Segment Open

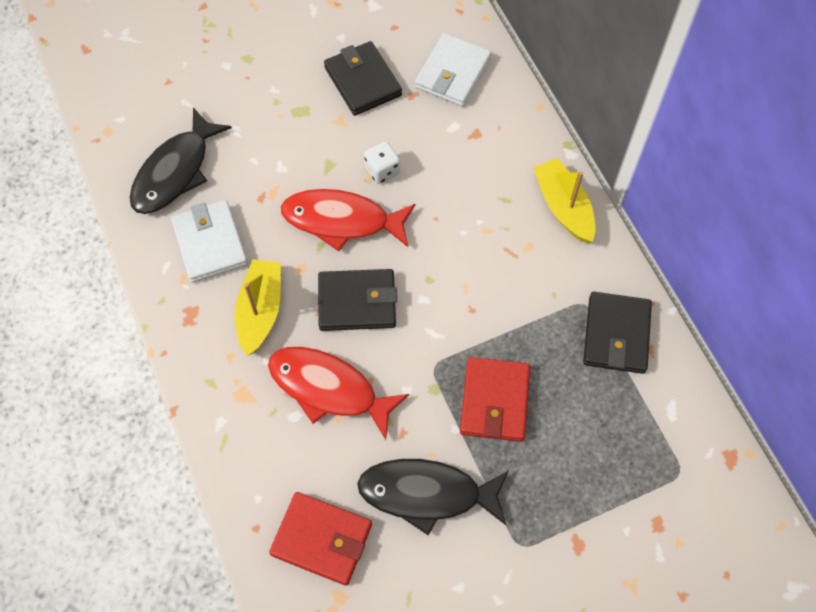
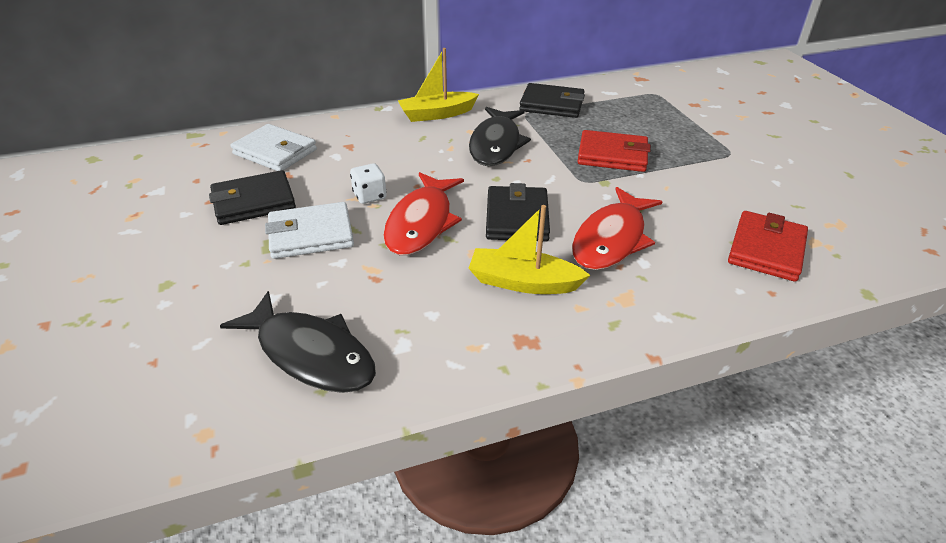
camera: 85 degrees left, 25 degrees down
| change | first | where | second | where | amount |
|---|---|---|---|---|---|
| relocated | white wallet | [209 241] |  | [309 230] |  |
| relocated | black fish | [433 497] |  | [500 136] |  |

Segment Closed

- [Required work]:
The full listing must come back exactly as written, with its pictures left out.

- [Worked solution]:
camera: 85 degrees left, 25 degrees down
| change | first | where | second | where | amount |
|---|---|---|---|---|---|
| relocated | white wallet | [209 241] |  | [309 230] |  |
| relocated | black fish | [433 497] |  | [500 136] |  |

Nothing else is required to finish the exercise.